[Stored records]
******************************

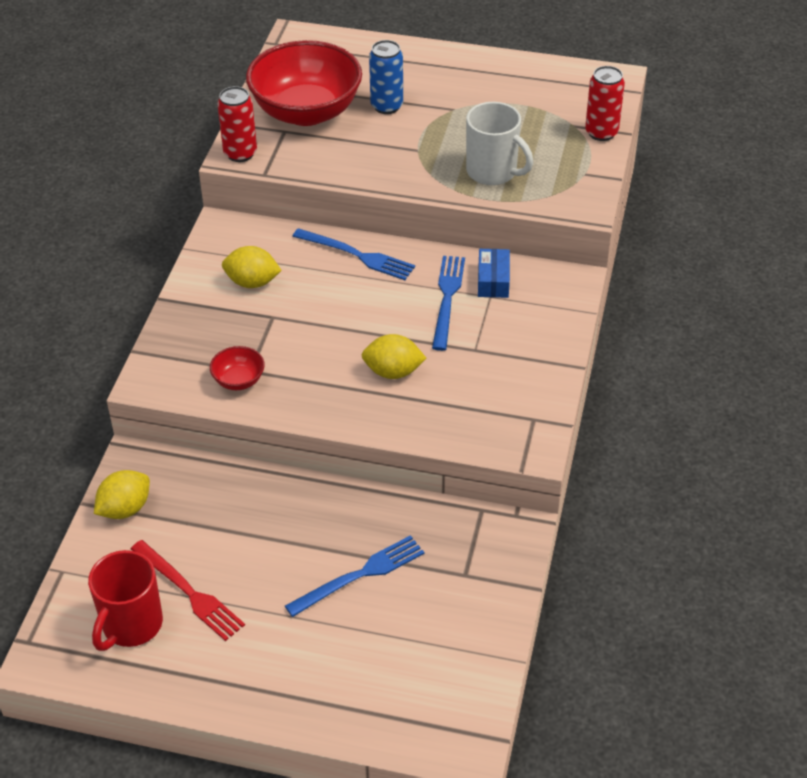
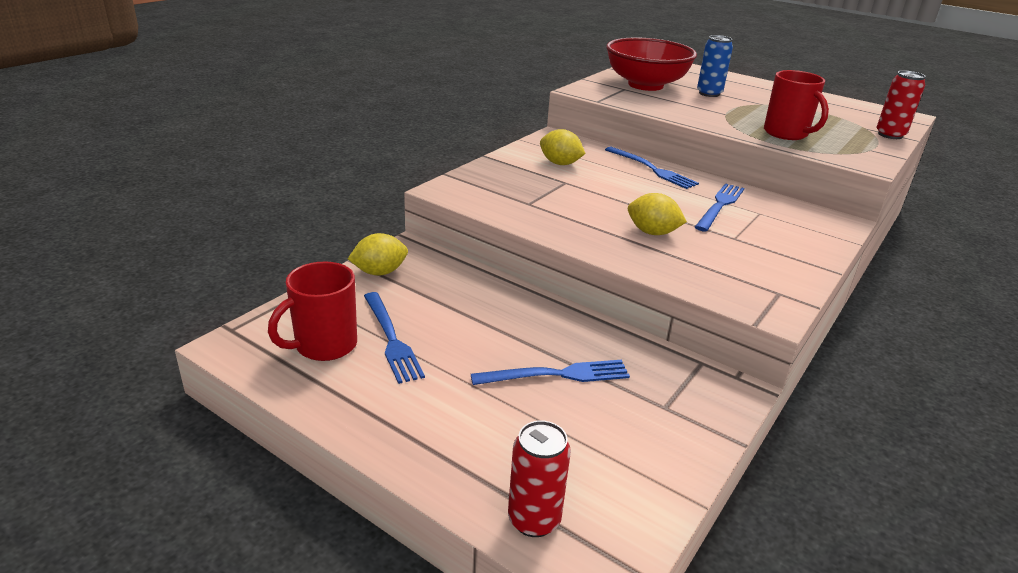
camera: 20 degrees right, 15 degrees down
(188, 592) = (391, 338): red fork -> blue fork
(238, 380) = (516, 206): red bowl -> none
(240, 153) = (585, 90): red can -> red can (534, 520)
(493, 172) = (786, 134): white mug -> red mug
(493, 281) = (765, 205): blue box -> none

******************************

**Exercise aim**
All that is wanted is the set of lines from the one with "(238, 380) = (516, 206): red bowl -> none" through the last line of the entries, both included, output exactly.

**Written reply**
(238, 380) = (516, 206): red bowl -> none
(240, 153) = (585, 90): red can -> red can (534, 520)
(493, 172) = (786, 134): white mug -> red mug
(493, 281) = (765, 205): blue box -> none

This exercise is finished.